◆ **AIM OF THE EXERCISE**
Output all of the data verbatim.

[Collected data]

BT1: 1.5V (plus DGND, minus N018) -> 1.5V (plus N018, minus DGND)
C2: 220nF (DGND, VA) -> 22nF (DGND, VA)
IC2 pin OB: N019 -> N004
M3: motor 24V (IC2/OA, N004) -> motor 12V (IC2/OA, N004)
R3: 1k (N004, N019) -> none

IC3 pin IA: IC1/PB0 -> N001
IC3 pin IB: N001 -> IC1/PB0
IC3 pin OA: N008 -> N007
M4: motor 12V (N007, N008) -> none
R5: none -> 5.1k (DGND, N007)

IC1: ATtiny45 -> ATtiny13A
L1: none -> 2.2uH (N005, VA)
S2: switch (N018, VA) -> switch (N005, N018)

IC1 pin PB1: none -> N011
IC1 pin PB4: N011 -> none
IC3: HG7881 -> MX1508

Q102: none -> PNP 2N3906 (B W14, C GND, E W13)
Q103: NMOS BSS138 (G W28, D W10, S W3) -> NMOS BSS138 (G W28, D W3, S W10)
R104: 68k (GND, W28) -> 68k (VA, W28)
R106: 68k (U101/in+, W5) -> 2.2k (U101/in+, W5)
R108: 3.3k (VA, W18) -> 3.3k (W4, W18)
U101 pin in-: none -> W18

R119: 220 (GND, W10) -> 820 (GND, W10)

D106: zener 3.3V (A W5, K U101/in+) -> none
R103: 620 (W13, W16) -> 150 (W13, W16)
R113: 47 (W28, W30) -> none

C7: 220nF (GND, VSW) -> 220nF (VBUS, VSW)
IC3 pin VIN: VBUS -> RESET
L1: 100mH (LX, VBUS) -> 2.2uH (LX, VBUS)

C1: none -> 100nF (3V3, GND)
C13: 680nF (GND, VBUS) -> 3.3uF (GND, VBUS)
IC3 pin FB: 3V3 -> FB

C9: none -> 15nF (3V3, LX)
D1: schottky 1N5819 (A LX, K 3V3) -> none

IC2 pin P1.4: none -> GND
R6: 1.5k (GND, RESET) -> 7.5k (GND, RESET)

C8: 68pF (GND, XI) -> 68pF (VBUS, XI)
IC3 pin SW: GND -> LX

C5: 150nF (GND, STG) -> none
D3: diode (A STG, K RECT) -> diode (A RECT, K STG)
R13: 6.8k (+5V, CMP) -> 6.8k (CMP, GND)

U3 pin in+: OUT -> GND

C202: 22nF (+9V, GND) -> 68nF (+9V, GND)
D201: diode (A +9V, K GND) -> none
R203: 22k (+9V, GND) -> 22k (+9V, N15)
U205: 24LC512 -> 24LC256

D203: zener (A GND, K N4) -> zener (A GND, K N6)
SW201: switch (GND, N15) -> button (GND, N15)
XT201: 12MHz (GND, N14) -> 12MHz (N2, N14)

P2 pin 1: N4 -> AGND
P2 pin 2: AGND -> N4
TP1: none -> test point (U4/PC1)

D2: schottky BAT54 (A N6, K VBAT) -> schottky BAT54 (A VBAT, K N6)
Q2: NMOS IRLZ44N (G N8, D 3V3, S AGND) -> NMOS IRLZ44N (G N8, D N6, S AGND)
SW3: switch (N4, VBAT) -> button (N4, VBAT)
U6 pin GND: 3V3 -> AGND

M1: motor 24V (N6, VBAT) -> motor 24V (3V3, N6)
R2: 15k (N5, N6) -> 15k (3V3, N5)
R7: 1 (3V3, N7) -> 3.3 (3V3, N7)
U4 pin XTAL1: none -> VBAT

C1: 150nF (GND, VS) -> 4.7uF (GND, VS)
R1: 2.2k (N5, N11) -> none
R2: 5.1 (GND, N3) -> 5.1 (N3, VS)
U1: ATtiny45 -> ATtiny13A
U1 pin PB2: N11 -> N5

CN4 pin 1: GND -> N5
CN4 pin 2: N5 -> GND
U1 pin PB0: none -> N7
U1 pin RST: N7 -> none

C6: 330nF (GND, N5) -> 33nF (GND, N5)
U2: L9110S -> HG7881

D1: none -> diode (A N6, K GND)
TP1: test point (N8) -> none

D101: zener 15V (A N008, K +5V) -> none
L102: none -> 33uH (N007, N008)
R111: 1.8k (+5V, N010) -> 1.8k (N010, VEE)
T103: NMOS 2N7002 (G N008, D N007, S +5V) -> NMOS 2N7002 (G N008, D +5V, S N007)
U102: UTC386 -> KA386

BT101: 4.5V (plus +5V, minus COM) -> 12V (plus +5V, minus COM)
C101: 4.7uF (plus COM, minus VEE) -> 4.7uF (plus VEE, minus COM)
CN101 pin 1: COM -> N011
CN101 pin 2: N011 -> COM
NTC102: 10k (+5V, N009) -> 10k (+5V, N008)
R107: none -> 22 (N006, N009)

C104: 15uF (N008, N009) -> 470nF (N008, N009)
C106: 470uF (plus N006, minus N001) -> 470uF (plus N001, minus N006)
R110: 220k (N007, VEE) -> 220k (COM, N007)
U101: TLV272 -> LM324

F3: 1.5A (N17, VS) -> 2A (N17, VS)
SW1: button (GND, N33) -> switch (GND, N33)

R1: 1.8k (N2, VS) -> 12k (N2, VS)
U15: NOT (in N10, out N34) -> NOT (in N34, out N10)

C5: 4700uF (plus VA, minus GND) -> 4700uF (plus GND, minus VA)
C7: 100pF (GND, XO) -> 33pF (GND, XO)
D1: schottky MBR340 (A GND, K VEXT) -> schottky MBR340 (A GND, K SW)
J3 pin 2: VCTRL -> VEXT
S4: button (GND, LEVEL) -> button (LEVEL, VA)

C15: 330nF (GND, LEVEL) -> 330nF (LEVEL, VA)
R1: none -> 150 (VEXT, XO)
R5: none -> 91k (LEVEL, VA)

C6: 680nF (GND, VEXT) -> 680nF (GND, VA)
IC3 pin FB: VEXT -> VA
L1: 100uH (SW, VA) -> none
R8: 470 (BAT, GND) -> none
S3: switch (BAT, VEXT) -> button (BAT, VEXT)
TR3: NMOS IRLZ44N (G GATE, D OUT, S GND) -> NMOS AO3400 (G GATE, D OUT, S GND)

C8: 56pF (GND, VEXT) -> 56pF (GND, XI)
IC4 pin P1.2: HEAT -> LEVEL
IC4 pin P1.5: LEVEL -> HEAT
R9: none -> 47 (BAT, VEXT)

◆ **SOLUTION**
BT1: 1.5V (plus DGND, minus N018) -> 1.5V (plus N018, minus DGND)
C2: 220nF (DGND, VA) -> 22nF (DGND, VA)
IC2 pin OB: N019 -> N004
M3: motor 24V (IC2/OA, N004) -> motor 12V (IC2/OA, N004)
R3: 1k (N004, N019) -> none

IC3 pin IA: IC1/PB0 -> N001
IC3 pin IB: N001 -> IC1/PB0
IC3 pin OA: N008 -> N007
M4: motor 12V (N007, N008) -> none
R5: none -> 5.1k (DGND, N007)

IC1: ATtiny45 -> ATtiny13A
L1: none -> 2.2uH (N005, VA)
S2: switch (N018, VA) -> switch (N005, N018)

IC1 pin PB1: none -> N011
IC1 pin PB4: N011 -> none
IC3: HG7881 -> MX1508

Q102: none -> PNP 2N3906 (B W14, C GND, E W13)
Q103: NMOS BSS138 (G W28, D W10, S W3) -> NMOS BSS138 (G W28, D W3, S W10)
R104: 68k (GND, W28) -> 68k (VA, W28)
R106: 68k (U101/in+, W5) -> 2.2k (U101/in+, W5)
R108: 3.3k (VA, W18) -> 3.3k (W4, W18)
U101 pin in-: none -> W18

R119: 220 (GND, W10) -> 820 (GND, W10)

D106: zener 3.3V (A W5, K U101/in+) -> none
R103: 620 (W13, W16) -> 150 (W13, W16)
R113: 47 (W28, W30) -> none

C7: 220nF (GND, VSW) -> 220nF (VBUS, VSW)
IC3 pin VIN: VBUS -> RESET
L1: 100mH (LX, VBUS) -> 2.2uH (LX, VBUS)

C1: none -> 100nF (3V3, GND)
C13: 680nF (GND, VBUS) -> 3.3uF (GND, VBUS)
IC3 pin FB: 3V3 -> FB

C9: none -> 15nF (3V3, LX)
D1: schottky 1N5819 (A LX, K 3V3) -> none

IC2 pin P1.4: none -> GND
R6: 1.5k (GND, RESET) -> 7.5k (GND, RESET)

C8: 68pF (GND, XI) -> 68pF (VBUS, XI)
IC3 pin SW: GND -> LX

C5: 150nF (GND, STG) -> none
D3: diode (A STG, K RECT) -> diode (A RECT, K STG)
R13: 6.8k (+5V, CMP) -> 6.8k (CMP, GND)

U3 pin in+: OUT -> GND

C202: 22nF (+9V, GND) -> 68nF (+9V, GND)
D201: diode (A +9V, K GND) -> none
R203: 22k (+9V, GND) -> 22k (+9V, N15)
U205: 24LC512 -> 24LC256

D203: zener (A GND, K N4) -> zener (A GND, K N6)
SW201: switch (GND, N15) -> button (GND, N15)
XT201: 12MHz (GND, N14) -> 12MHz (N2, N14)

P2 pin 1: N4 -> AGND
P2 pin 2: AGND -> N4
TP1: none -> test point (U4/PC1)

D2: schottky BAT54 (A N6, K VBAT) -> schottky BAT54 (A VBAT, K N6)
Q2: NMOS IRLZ44N (G N8, D 3V3, S AGND) -> NMOS IRLZ44N (G N8, D N6, S AGND)
SW3: switch (N4, VBAT) -> button (N4, VBAT)
U6 pin GND: 3V3 -> AGND

M1: motor 24V (N6, VBAT) -> motor 24V (3V3, N6)
R2: 15k (N5, N6) -> 15k (3V3, N5)
R7: 1 (3V3, N7) -> 3.3 (3V3, N7)
U4 pin XTAL1: none -> VBAT

C1: 150nF (GND, VS) -> 4.7uF (GND, VS)
R1: 2.2k (N5, N11) -> none
R2: 5.1 (GND, N3) -> 5.1 (N3, VS)
U1: ATtiny45 -> ATtiny13A
U1 pin PB2: N11 -> N5

CN4 pin 1: GND -> N5
CN4 pin 2: N5 -> GND
U1 pin PB0: none -> N7
U1 pin RST: N7 -> none

C6: 330nF (GND, N5) -> 33nF (GND, N5)
U2: L9110S -> HG7881

D1: none -> diode (A N6, K GND)
TP1: test point (N8) -> none

D101: zener 15V (A N008, K +5V) -> none
L102: none -> 33uH (N007, N008)
R111: 1.8k (+5V, N010) -> 1.8k (N010, VEE)
T103: NMOS 2N7002 (G N008, D N007, S +5V) -> NMOS 2N7002 (G N008, D +5V, S N007)
U102: UTC386 -> KA386

BT101: 4.5V (plus +5V, minus COM) -> 12V (plus +5V, minus COM)
C101: 4.7uF (plus COM, minus VEE) -> 4.7uF (plus VEE, minus COM)
CN101 pin 1: COM -> N011
CN101 pin 2: N011 -> COM
NTC102: 10k (+5V, N009) -> 10k (+5V, N008)
R107: none -> 22 (N006, N009)

C104: 15uF (N008, N009) -> 470nF (N008, N009)
C106: 470uF (plus N006, minus N001) -> 470uF (plus N001, minus N006)
R110: 220k (N007, VEE) -> 220k (COM, N007)
U101: TLV272 -> LM324

F3: 1.5A (N17, VS) -> 2A (N17, VS)
SW1: button (GND, N33) -> switch (GND, N33)

R1: 1.8k (N2, VS) -> 12k (N2, VS)
U15: NOT (in N10, out N34) -> NOT (in N34, out N10)

C5: 4700uF (plus VA, minus GND) -> 4700uF (plus GND, minus VA)
C7: 100pF (GND, XO) -> 33pF (GND, XO)
D1: schottky MBR340 (A GND, K VEXT) -> schottky MBR340 (A GND, K SW)
J3 pin 2: VCTRL -> VEXT
S4: button (GND, LEVEL) -> button (LEVEL, VA)

C15: 330nF (GND, LEVEL) -> 330nF (LEVEL, VA)
R1: none -> 150 (VEXT, XO)
R5: none -> 91k (LEVEL, VA)

C6: 680nF (GND, VEXT) -> 680nF (GND, VA)
IC3 pin FB: VEXT -> VA
L1: 100uH (SW, VA) -> none
R8: 470 (BAT, GND) -> none
S3: switch (BAT, VEXT) -> button (BAT, VEXT)
TR3: NMOS IRLZ44N (G GATE, D OUT, S GND) -> NMOS AO3400 (G GATE, D OUT, S GND)

C8: 56pF (GND, VEXT) -> 56pF (GND, XI)
IC4 pin P1.2: HEAT -> LEVEL
IC4 pin P1.5: LEVEL -> HEAT
R9: none -> 47 (BAT, VEXT)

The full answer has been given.